-- Direction --
Count the lines in the records that contain the string "star", with case counting, and reply with the number alone.

-- Extracted entries --
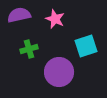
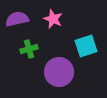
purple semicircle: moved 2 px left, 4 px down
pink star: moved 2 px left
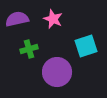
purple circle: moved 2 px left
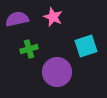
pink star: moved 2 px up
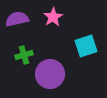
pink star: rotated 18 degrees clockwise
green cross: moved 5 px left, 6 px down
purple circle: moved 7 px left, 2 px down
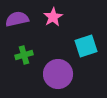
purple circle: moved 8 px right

...

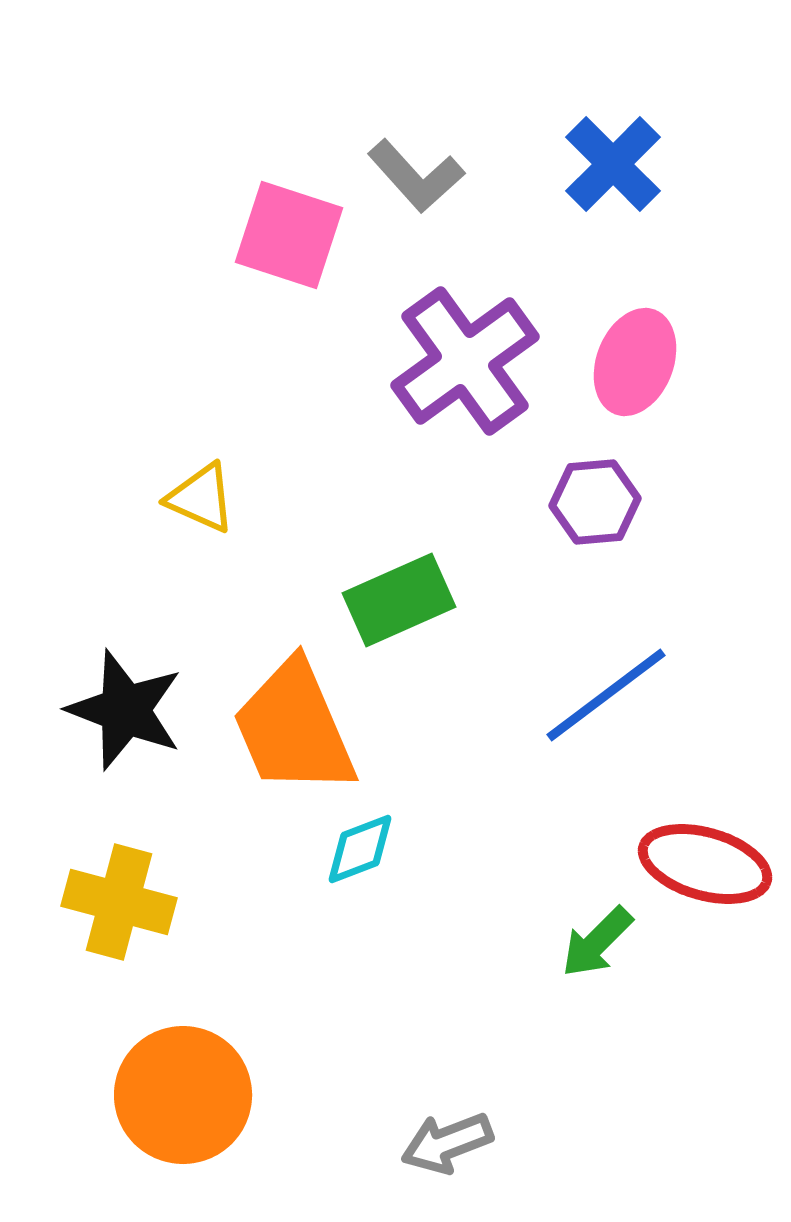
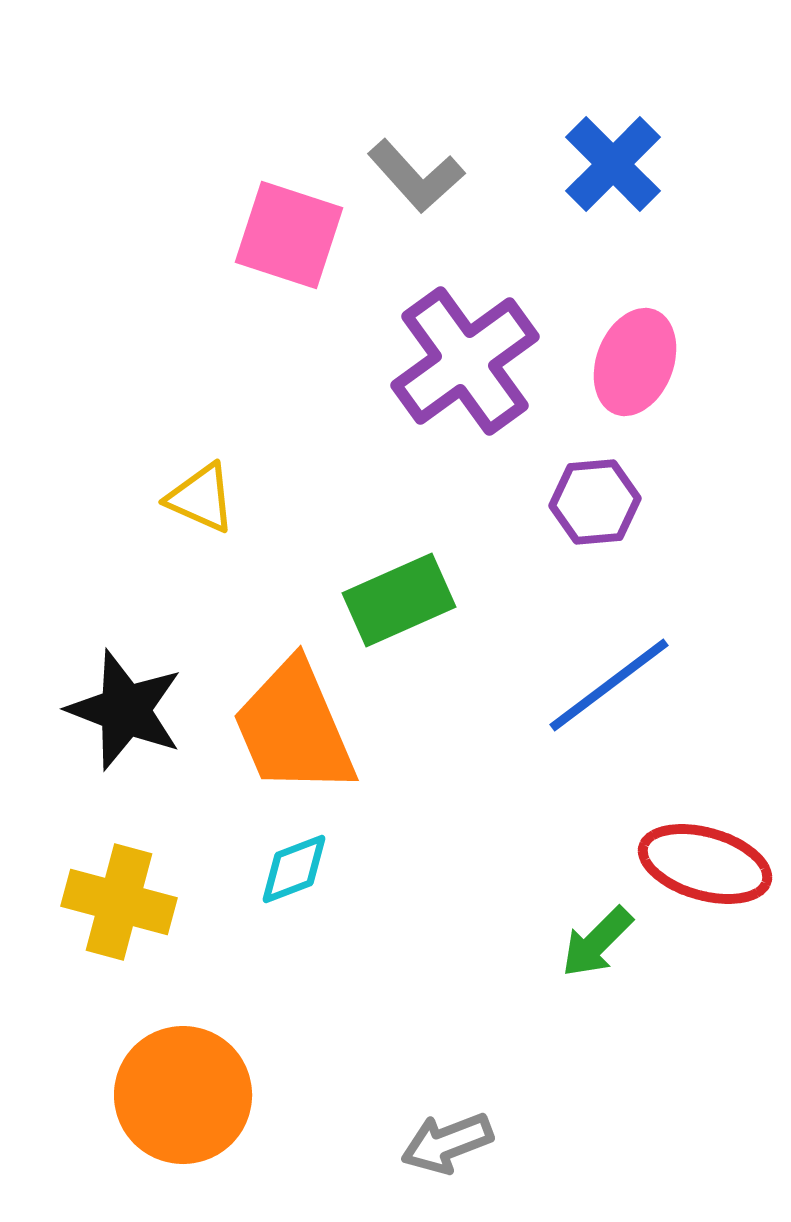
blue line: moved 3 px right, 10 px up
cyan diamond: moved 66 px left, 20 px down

-- Solution to the exercise --
3